Pictures stay out of the answer, but every line of the material must be restated exactly.

• INFORMATION SHOWN
· · · ·

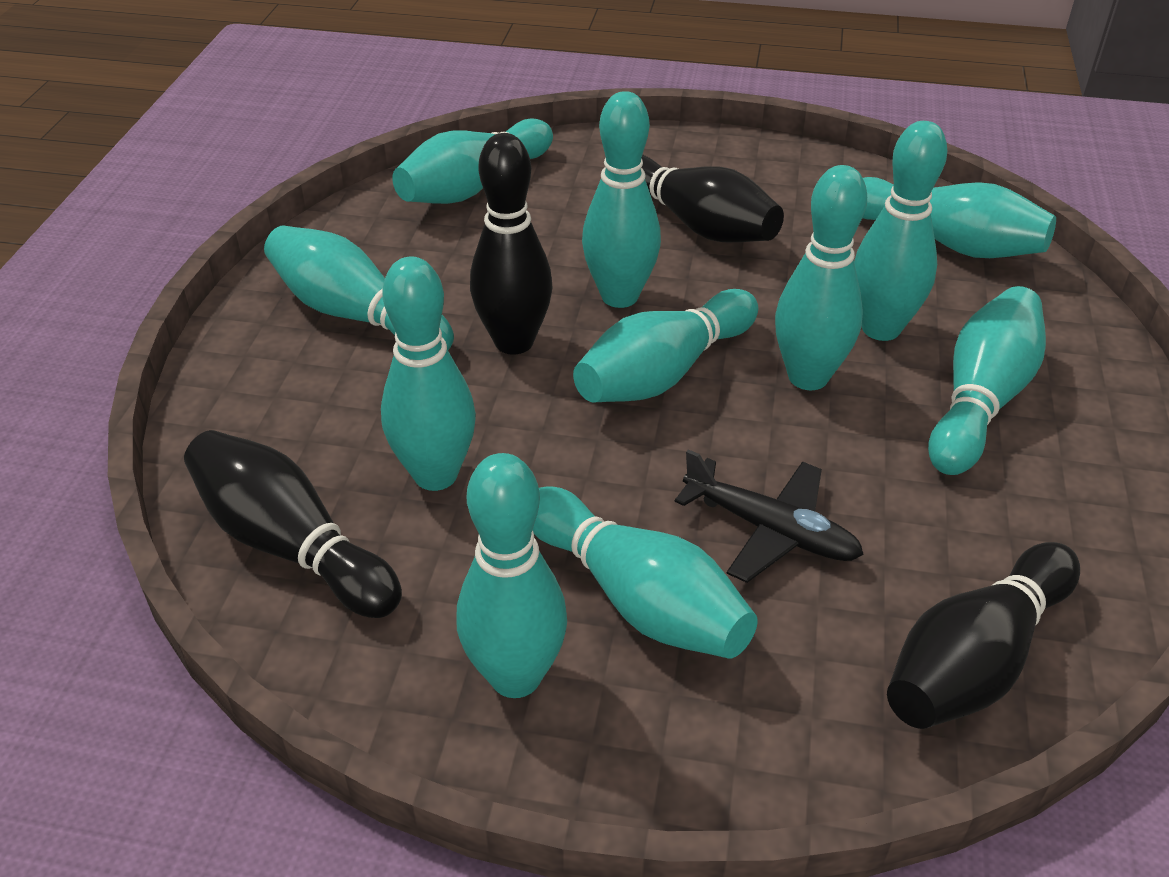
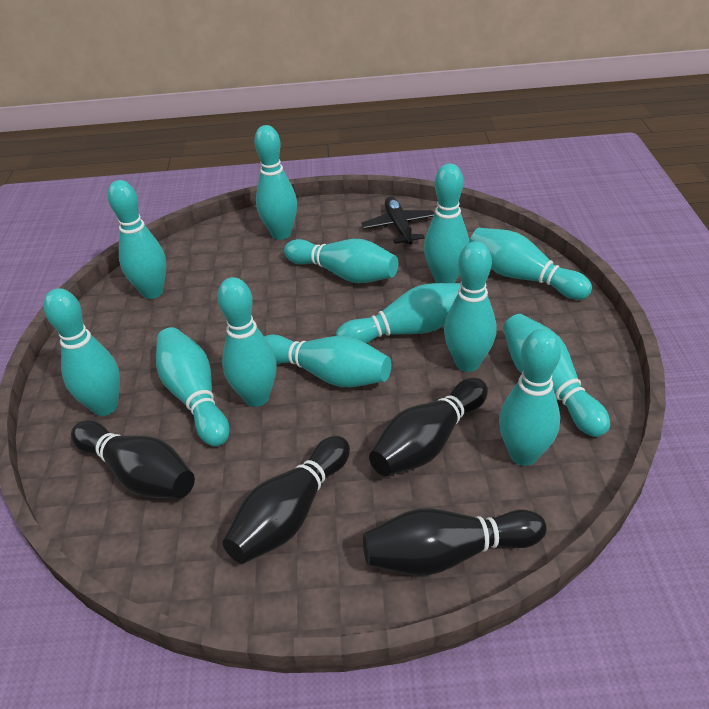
turquoise bowling pin: 11 -> 13

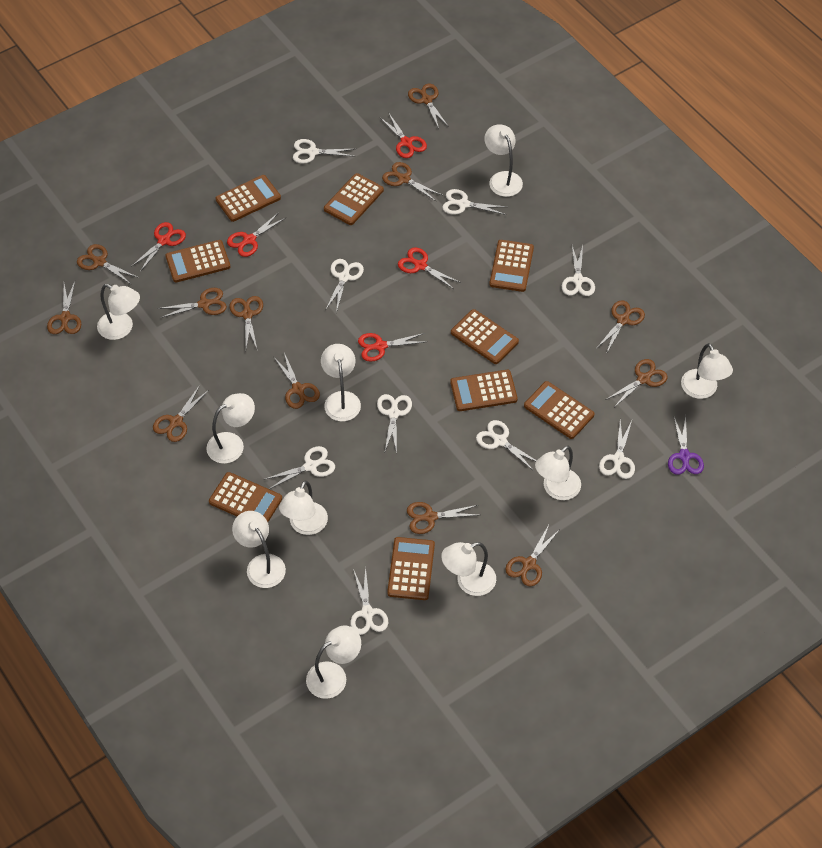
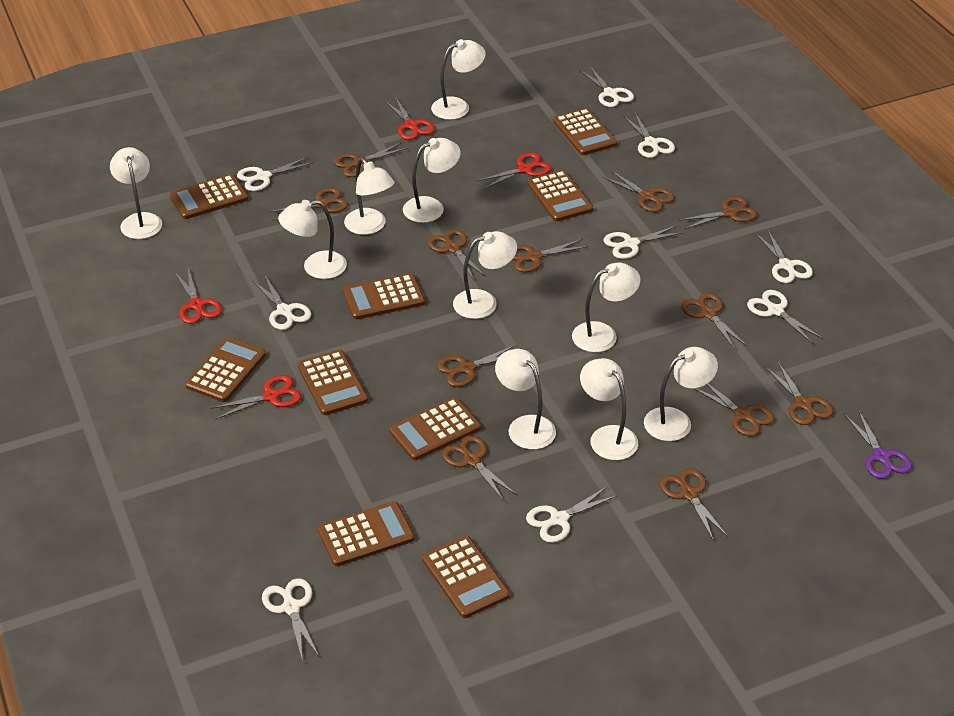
red scissors: 5 -> 4

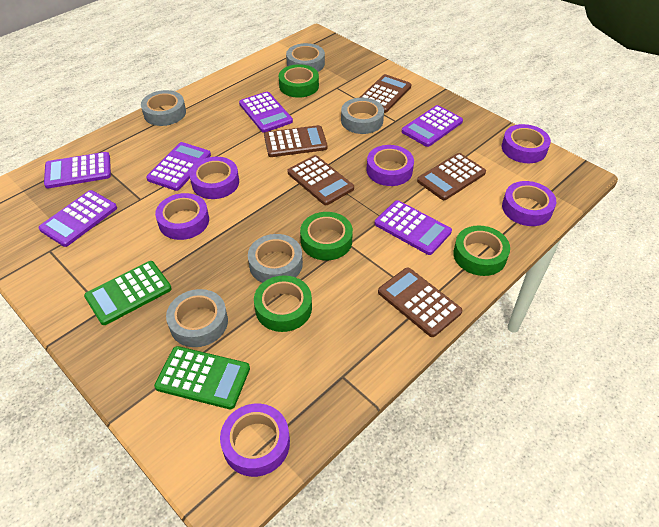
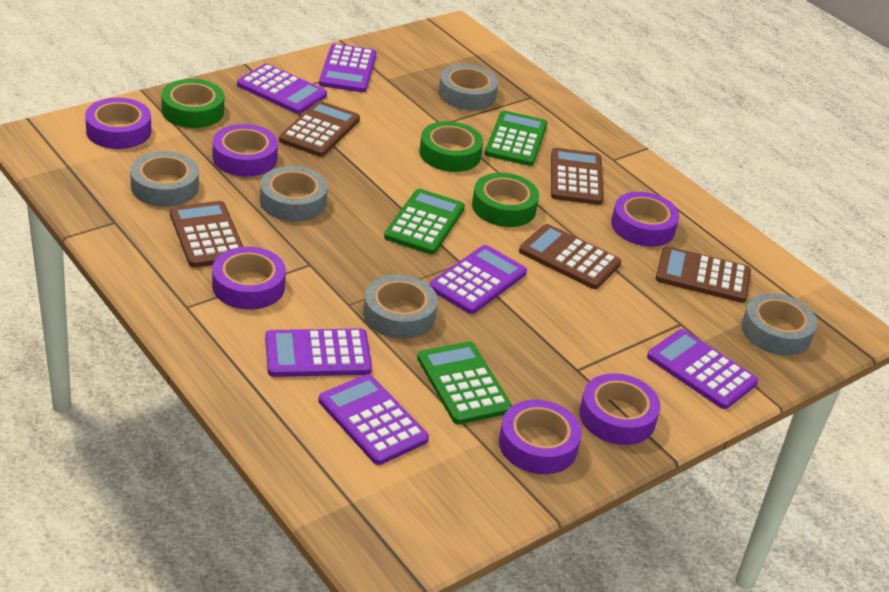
green calculator: 2 -> 3
green tape: 4 -> 3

· · · ·

• TASK OUTPUT
turquoise bowling pin: 11 -> 13

red scissors: 5 -> 4

green calculator: 2 -> 3
green tape: 4 -> 3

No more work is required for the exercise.